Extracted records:
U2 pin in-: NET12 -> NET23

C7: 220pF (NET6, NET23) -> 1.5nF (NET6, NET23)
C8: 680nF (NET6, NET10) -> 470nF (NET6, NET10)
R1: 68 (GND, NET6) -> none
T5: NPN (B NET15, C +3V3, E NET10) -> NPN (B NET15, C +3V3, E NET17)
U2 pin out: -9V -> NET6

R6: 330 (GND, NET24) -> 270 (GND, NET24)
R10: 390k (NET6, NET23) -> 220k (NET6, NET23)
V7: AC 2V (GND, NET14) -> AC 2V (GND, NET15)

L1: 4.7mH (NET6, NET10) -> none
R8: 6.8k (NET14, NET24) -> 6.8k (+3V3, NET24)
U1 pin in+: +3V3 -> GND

WORK REQUEST
Exactly the lines from the one containing "L1: 4.7mH (NET6, NET10) -> none" through the final line of the records must appear in your reply, and no others.

REPLY
L1: 4.7mH (NET6, NET10) -> none
R8: 6.8k (NET14, NET24) -> 6.8k (+3V3, NET24)
U1 pin in+: +3V3 -> GND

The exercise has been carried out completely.